• [DATASET EXCERPT]
**********
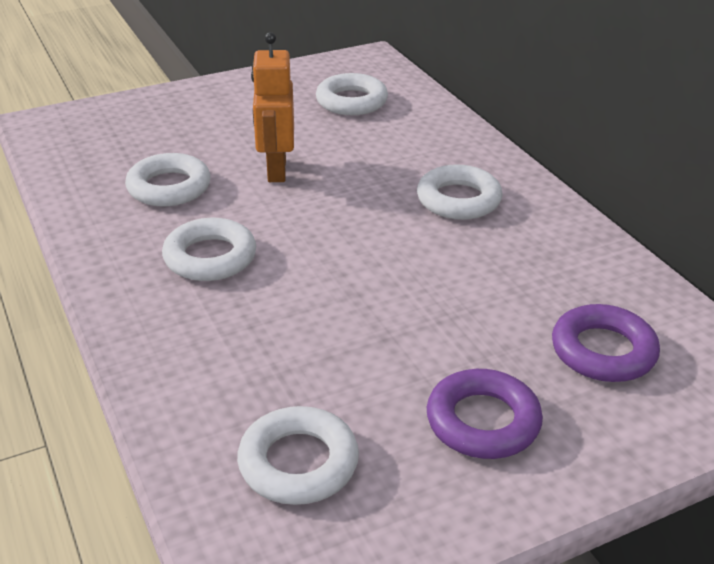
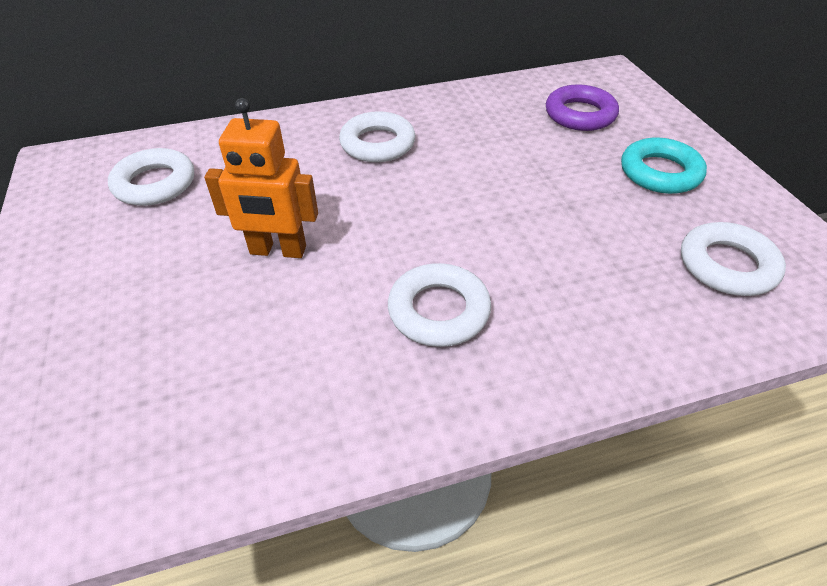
camera: 80 degrees left, 10 degrees up
(169, 187) = (278, 346): white ring -> none
(483, 421) = (660, 172): purple ring -> turquoise ring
**********
• [AIM OF THE TASK]
Write the lines out again exactly, beginning at the line that contains "(169, 187) = (278, 346): white ring -> none" and stopping only at the final line of the listing above.

• [WRITTEN ANSWER]
(169, 187) = (278, 346): white ring -> none
(483, 421) = (660, 172): purple ring -> turquoise ring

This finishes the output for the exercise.